» **PROBLEM REQUIREMENTS**: Filter the records below down to lines containing "Hammer".

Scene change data
=-=-=-=-=

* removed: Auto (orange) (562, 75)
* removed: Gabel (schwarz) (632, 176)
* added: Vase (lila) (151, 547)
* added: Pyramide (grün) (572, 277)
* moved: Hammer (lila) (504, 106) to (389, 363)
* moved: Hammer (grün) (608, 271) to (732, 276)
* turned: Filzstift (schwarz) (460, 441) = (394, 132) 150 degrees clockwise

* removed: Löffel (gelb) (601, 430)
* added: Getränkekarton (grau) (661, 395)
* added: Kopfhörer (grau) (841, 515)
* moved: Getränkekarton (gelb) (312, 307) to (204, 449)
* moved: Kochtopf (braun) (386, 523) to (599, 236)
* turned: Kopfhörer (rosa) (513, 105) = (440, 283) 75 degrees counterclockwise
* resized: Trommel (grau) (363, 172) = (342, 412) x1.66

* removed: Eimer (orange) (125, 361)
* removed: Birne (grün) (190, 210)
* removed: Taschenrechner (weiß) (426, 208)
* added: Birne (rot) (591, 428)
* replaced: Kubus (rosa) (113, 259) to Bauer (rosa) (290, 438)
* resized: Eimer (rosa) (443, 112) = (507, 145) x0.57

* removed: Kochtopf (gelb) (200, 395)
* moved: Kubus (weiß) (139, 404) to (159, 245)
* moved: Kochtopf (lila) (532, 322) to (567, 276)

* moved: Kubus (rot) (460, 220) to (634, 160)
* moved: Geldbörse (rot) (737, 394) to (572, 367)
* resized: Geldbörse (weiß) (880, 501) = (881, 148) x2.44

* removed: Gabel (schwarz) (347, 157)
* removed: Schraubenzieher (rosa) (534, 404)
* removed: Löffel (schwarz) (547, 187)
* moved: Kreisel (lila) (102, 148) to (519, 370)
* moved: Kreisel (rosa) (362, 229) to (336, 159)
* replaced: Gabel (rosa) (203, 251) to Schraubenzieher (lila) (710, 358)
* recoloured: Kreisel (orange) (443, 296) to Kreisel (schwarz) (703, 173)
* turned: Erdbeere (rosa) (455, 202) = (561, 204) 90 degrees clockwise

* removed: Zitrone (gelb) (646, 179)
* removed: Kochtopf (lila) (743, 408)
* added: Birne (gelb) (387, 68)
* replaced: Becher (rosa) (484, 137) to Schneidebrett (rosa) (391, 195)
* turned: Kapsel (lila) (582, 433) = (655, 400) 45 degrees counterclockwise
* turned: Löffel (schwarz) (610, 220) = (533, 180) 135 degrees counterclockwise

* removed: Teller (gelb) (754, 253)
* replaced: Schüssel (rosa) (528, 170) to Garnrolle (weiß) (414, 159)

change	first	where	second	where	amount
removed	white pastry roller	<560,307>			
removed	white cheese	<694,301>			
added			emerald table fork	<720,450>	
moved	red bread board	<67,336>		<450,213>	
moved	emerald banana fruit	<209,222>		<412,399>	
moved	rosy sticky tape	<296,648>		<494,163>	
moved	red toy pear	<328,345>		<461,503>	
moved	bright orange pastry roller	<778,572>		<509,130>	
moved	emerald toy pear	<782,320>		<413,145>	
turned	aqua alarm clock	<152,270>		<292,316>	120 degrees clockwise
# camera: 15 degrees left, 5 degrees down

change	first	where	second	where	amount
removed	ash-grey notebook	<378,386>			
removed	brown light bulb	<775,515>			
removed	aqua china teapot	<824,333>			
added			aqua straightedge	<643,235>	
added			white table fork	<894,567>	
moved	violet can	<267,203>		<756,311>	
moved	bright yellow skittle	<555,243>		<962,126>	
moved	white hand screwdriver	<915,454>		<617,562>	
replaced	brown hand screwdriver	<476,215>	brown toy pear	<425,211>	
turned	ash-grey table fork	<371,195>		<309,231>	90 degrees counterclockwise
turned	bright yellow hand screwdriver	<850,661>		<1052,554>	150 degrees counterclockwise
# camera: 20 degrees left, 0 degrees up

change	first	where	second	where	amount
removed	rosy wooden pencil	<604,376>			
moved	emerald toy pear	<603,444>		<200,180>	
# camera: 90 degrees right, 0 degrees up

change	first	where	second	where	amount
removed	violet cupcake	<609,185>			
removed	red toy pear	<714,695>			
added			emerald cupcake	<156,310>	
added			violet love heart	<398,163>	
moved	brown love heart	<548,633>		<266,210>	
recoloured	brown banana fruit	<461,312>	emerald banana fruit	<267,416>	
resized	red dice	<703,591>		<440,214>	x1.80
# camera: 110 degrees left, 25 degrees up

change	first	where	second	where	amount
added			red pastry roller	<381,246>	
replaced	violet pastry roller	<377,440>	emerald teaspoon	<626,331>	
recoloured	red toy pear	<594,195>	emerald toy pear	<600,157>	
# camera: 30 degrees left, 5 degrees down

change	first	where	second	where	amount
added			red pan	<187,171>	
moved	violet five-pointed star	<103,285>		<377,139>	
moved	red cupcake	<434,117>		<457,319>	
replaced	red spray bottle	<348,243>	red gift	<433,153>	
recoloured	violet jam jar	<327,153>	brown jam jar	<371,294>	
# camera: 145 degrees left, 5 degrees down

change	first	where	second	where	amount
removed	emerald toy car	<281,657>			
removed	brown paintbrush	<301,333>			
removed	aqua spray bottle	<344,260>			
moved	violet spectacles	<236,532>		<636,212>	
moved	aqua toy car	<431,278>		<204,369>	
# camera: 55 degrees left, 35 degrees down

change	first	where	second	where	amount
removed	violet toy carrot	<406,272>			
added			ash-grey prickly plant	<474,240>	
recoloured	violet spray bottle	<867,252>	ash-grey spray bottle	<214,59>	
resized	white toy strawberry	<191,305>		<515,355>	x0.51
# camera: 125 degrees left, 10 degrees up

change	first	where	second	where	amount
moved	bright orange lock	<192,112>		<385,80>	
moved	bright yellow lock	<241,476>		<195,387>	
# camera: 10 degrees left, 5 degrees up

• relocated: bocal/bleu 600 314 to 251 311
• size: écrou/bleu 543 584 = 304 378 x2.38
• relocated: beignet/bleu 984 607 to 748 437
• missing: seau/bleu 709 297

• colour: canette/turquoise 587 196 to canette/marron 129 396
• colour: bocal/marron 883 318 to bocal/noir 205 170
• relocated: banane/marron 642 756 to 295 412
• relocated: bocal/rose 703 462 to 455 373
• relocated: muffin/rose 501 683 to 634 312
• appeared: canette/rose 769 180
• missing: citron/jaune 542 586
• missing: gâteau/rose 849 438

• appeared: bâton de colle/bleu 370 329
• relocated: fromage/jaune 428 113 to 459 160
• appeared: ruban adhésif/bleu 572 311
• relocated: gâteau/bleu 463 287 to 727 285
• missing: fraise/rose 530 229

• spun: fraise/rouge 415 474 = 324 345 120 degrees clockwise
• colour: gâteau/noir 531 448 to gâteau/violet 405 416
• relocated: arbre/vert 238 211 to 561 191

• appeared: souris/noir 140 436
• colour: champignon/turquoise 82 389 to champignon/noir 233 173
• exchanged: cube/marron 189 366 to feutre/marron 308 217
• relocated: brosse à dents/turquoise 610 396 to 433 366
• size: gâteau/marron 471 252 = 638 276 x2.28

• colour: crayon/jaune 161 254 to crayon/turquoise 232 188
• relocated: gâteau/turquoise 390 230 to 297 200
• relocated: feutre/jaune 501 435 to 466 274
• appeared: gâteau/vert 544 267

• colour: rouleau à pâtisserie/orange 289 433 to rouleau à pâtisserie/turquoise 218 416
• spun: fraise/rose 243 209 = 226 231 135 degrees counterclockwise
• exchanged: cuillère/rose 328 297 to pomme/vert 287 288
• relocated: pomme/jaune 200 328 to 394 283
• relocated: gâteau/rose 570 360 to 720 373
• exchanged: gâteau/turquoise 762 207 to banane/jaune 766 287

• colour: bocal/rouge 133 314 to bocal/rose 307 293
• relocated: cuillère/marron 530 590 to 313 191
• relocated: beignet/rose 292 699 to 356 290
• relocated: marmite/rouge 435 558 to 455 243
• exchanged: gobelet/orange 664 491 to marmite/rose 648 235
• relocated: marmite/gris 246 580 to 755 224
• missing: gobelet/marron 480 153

=-=-=-=-=

» **TASK ANSWER**:
* moved: Hammer (lila) (504, 106) to (389, 363)
* moved: Hammer (grün) (608, 271) to (732, 276)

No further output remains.